Records shown Start Marker

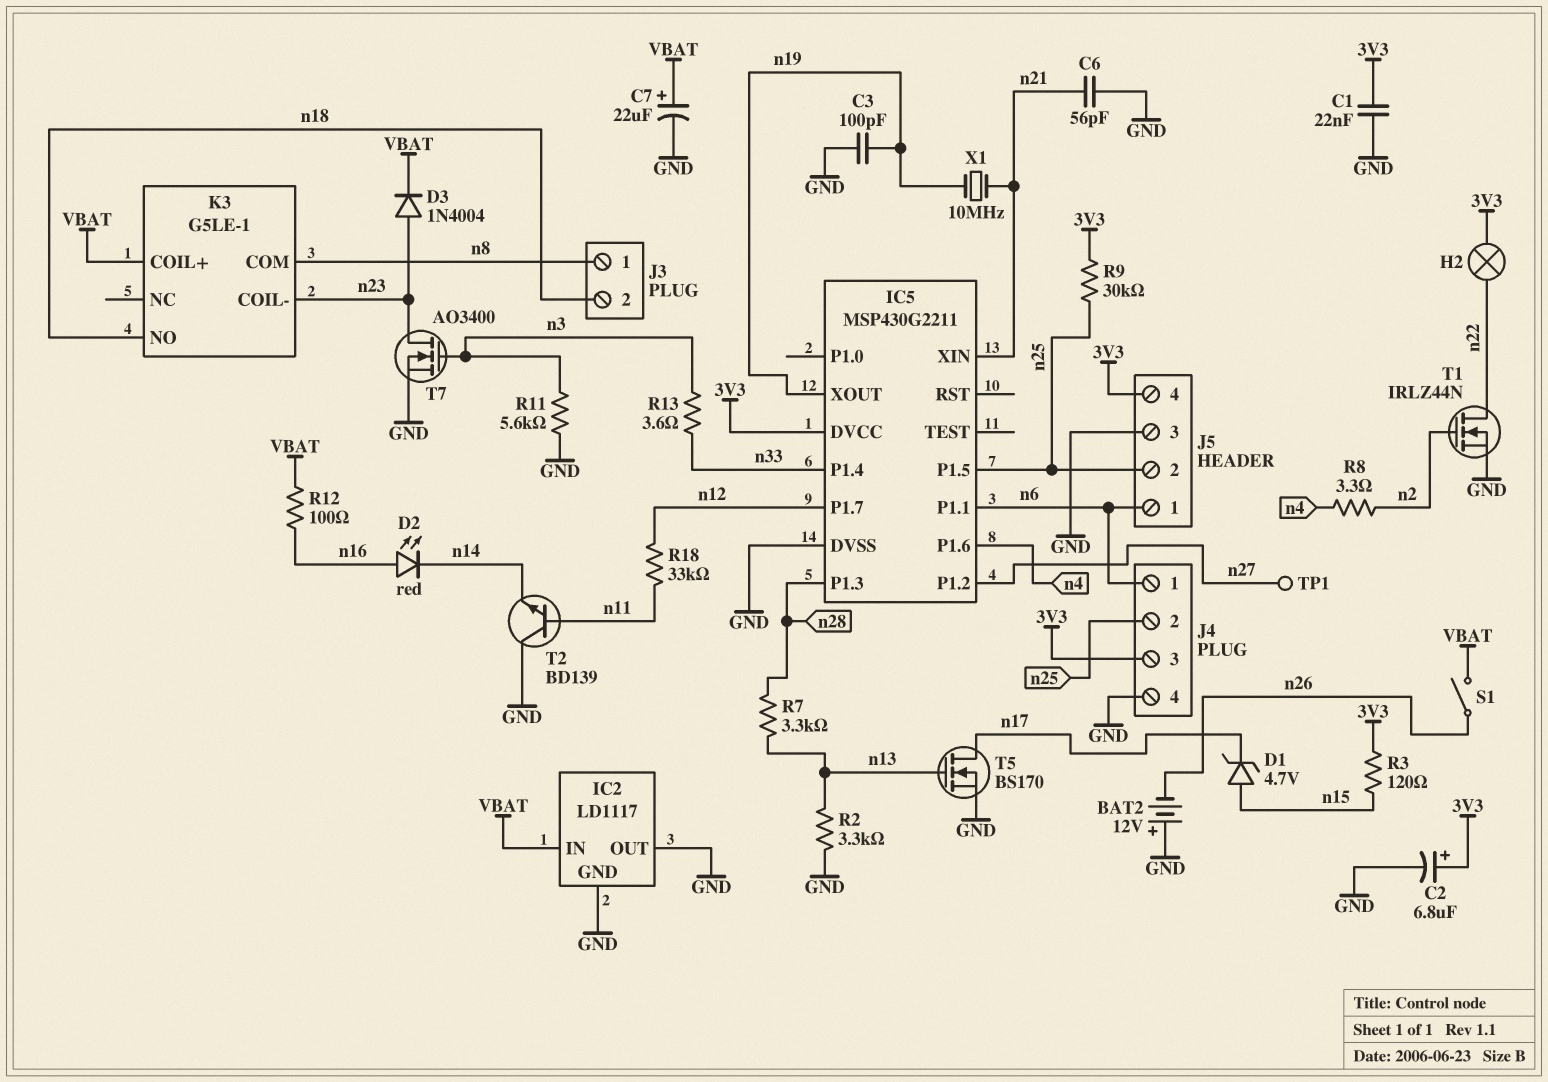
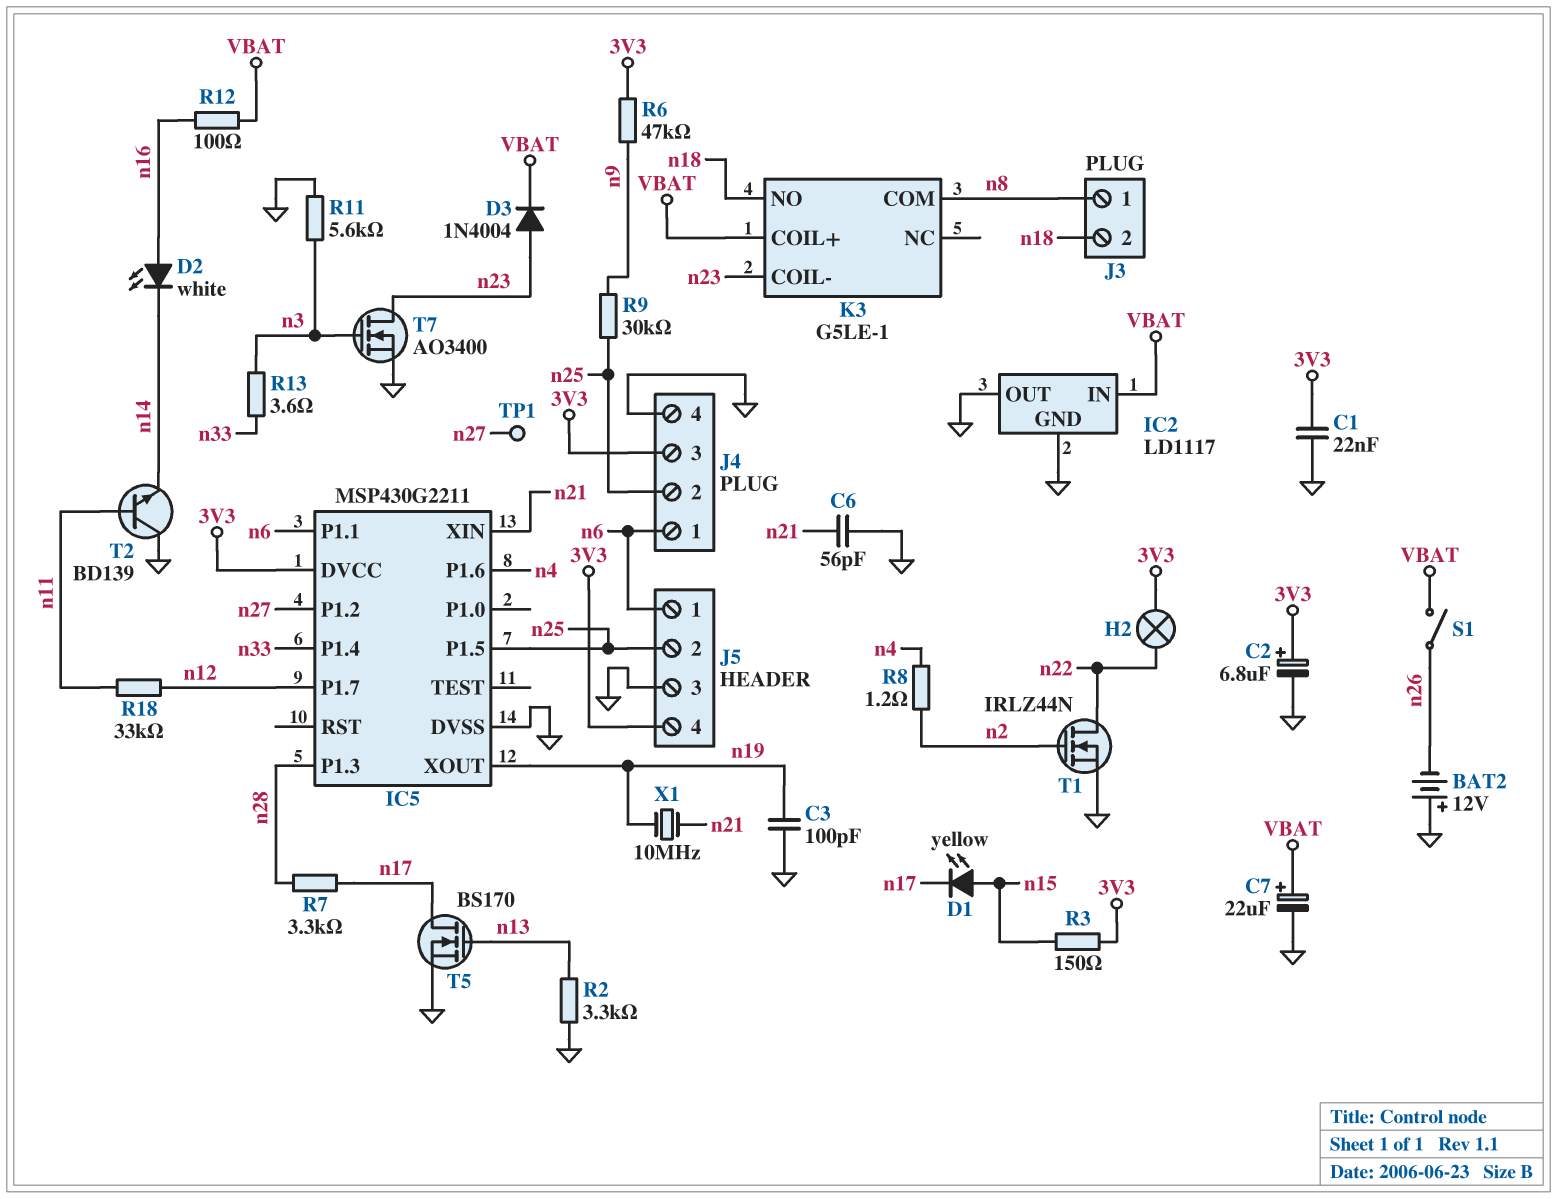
D1: zener 4.7V (A n15, K n17) -> LED yellow (A n15, K n17)
D2: LED red (A n16, K n14) -> LED white (A n16, K n14)
R3: 120 (3V3, n15) -> 150 (3V3, n15)
R6: none -> 47k (3V3, n9)
R7: 3.3k (n13, n28) -> 3.3k (n17, n28)
R8: 3.3 (n2, n4) -> 1.2 (n2, n4)
R9: 30k (3V3, n25) -> 30k (n9, n25)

Records shown End Marker

Your objective
All of the listing should be transcribed exactly, but none of its images.

Answer to this task
D1: zener 4.7V (A n15, K n17) -> LED yellow (A n15, K n17)
D2: LED red (A n16, K n14) -> LED white (A n16, K n14)
R3: 120 (3V3, n15) -> 150 (3V3, n15)
R6: none -> 47k (3V3, n9)
R7: 3.3k (n13, n28) -> 3.3k (n17, n28)
R8: 3.3 (n2, n4) -> 1.2 (n2, n4)
R9: 30k (3V3, n25) -> 30k (n9, n25)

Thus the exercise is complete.